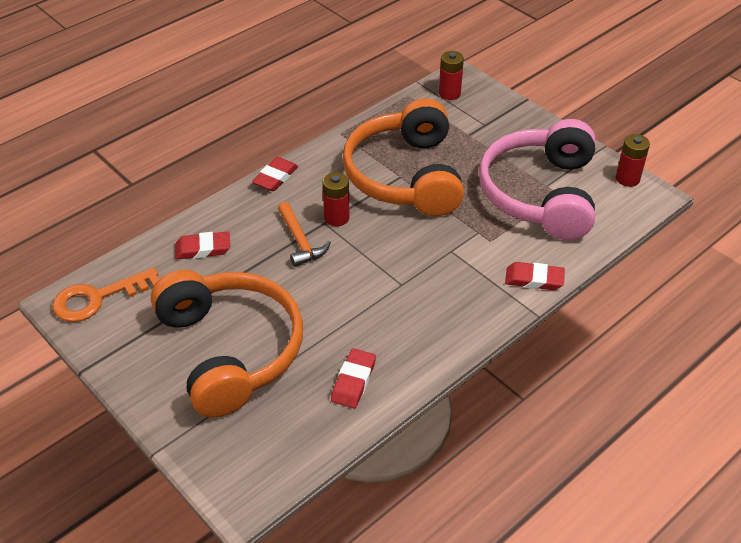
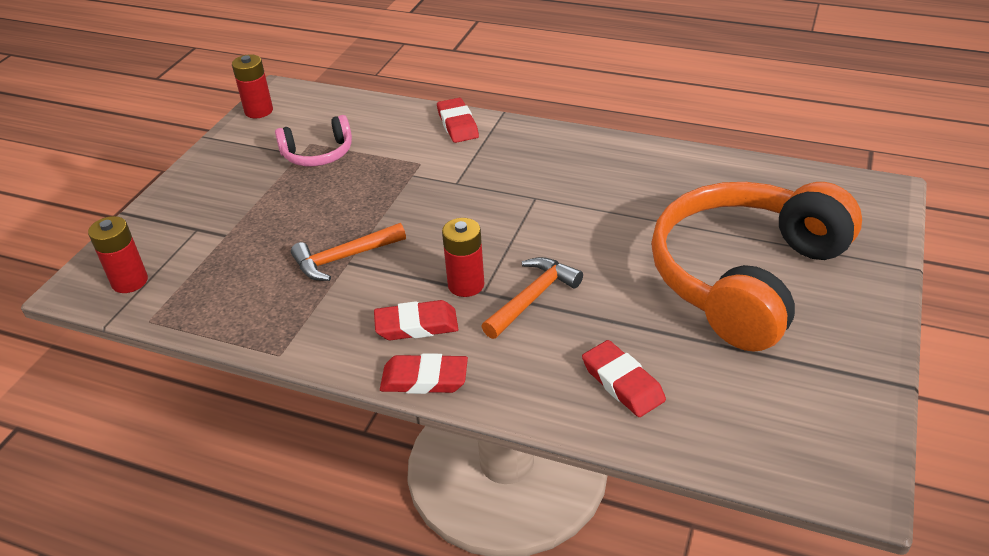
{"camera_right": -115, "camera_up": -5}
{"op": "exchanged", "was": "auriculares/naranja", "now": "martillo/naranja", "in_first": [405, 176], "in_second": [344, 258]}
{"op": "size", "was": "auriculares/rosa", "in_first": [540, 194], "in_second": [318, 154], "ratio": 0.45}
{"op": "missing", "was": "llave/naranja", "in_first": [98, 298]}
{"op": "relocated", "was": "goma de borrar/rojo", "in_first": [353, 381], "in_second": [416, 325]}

# TASK BRIEF
Copy every line above exactly, leaving no picture in the copy.

# RESULT OF THE EXERCISE
{"camera_right": -115, "camera_up": -5}
{"op": "exchanged", "was": "auriculares/naranja", "now": "martillo/naranja", "in_first": [405, 176], "in_second": [344, 258]}
{"op": "size", "was": "auriculares/rosa", "in_first": [540, 194], "in_second": [318, 154], "ratio": 0.45}
{"op": "missing", "was": "llave/naranja", "in_first": [98, 298]}
{"op": "relocated", "was": "goma de borrar/rojo", "in_first": [353, 381], "in_second": [416, 325]}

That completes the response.